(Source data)
--- BEGIN ---
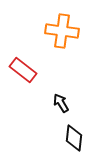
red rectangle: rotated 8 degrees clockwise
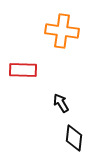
red rectangle: rotated 36 degrees counterclockwise
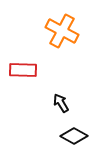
orange cross: rotated 20 degrees clockwise
black diamond: moved 2 px up; rotated 68 degrees counterclockwise
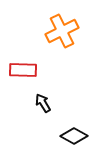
orange cross: rotated 36 degrees clockwise
black arrow: moved 18 px left
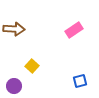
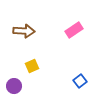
brown arrow: moved 10 px right, 2 px down
yellow square: rotated 24 degrees clockwise
blue square: rotated 24 degrees counterclockwise
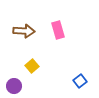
pink rectangle: moved 16 px left; rotated 72 degrees counterclockwise
yellow square: rotated 16 degrees counterclockwise
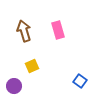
--- END ---
Short exercise: Reproduce every line of the rows above word for word, omitting the picture lines from your answer.

Reply to the task:
red rectangle: rotated 8 degrees clockwise
red rectangle: rotated 36 degrees counterclockwise
orange cross: rotated 20 degrees clockwise
black diamond: moved 2 px up; rotated 68 degrees counterclockwise
orange cross: rotated 36 degrees clockwise
black arrow: moved 18 px left
brown arrow: moved 10 px right, 2 px down
yellow square: rotated 24 degrees clockwise
blue square: rotated 24 degrees counterclockwise
pink rectangle: moved 16 px left; rotated 72 degrees counterclockwise
yellow square: rotated 16 degrees counterclockwise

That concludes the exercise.